*EXERCISE AIM:*
Could you give the entries back exactly as they stand, minus any pictures?

*RECORDS SUPPLIED:*
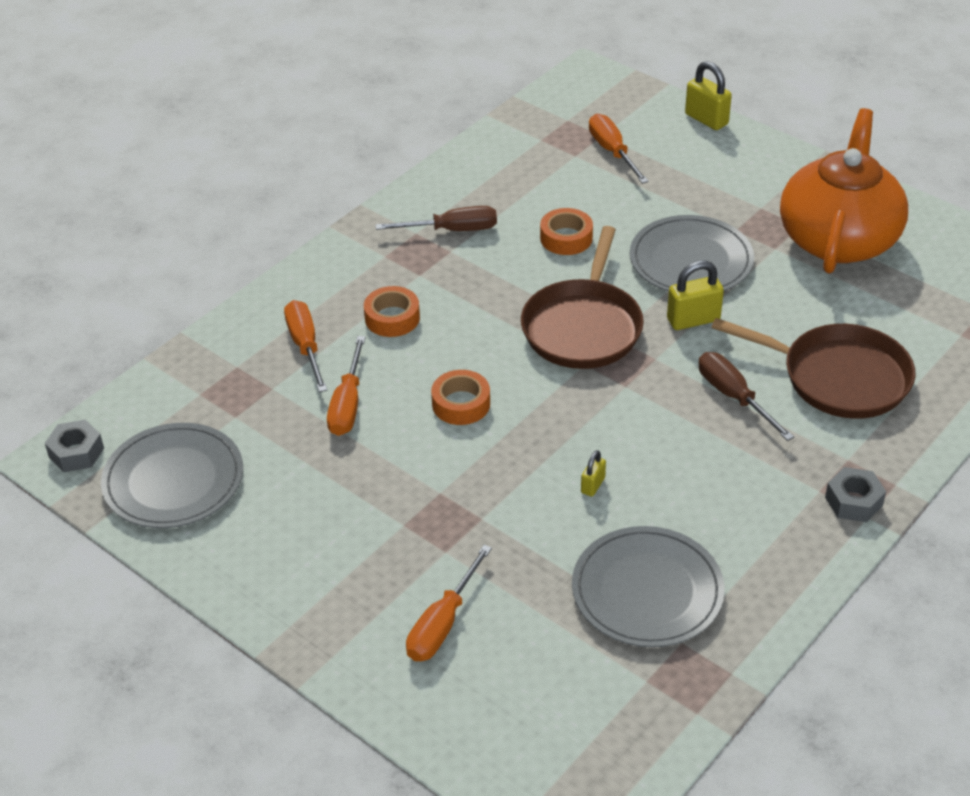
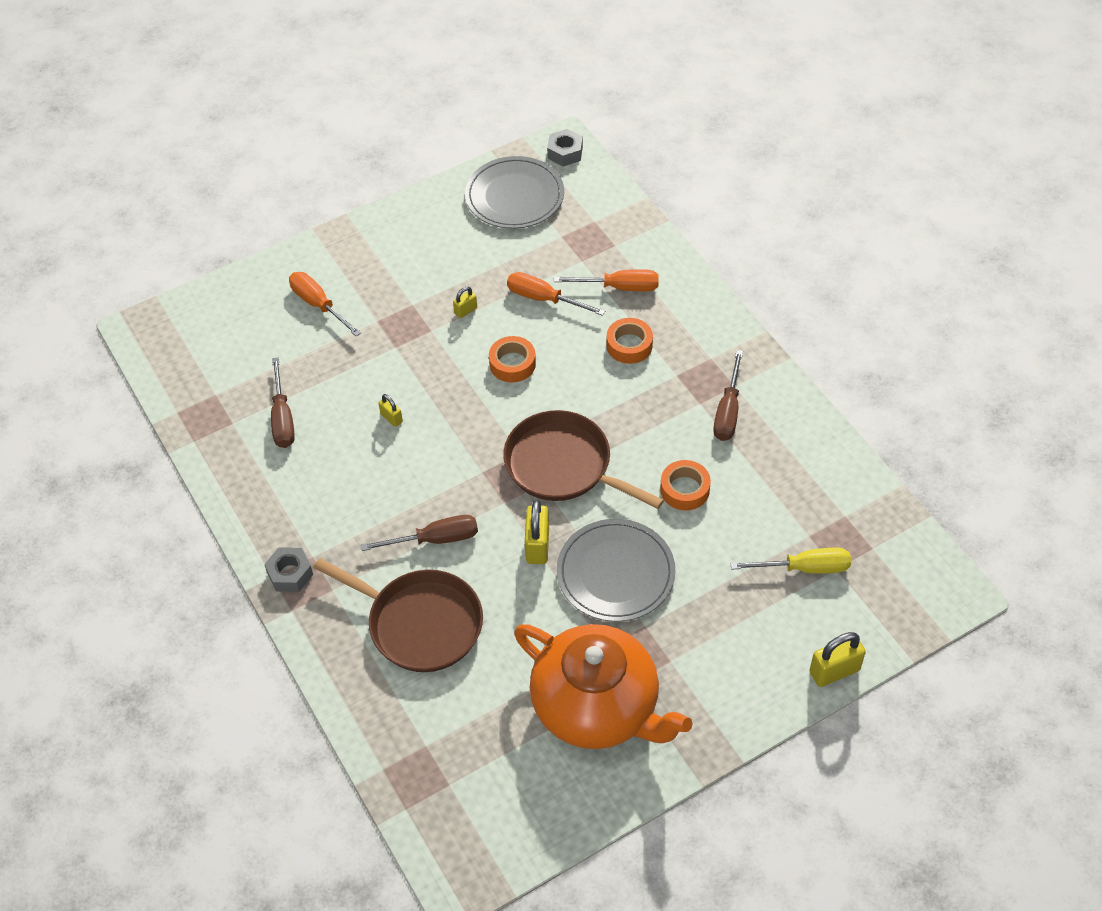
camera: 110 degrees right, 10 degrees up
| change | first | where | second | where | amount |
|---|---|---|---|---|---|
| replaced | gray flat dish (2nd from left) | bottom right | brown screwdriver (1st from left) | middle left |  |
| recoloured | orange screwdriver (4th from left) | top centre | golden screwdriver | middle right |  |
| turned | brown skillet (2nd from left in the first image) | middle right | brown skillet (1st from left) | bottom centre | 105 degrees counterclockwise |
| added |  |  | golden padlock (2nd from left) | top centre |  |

*SOLUTION:*
camera: 110 degrees right, 10 degrees up
| change | first | where | second | where | amount |
|---|---|---|---|---|---|
| replaced | gray flat dish (2nd from left) | bottom right | brown screwdriver (1st from left) | middle left |  |
| recoloured | orange screwdriver (4th from left) | top centre | golden screwdriver | middle right |  |
| turned | brown skillet (2nd from left in the first image) | middle right | brown skillet (1st from left) | bottom centre | 105 degrees counterclockwise |
| added |  |  | golden padlock (2nd from left) | top centre |  |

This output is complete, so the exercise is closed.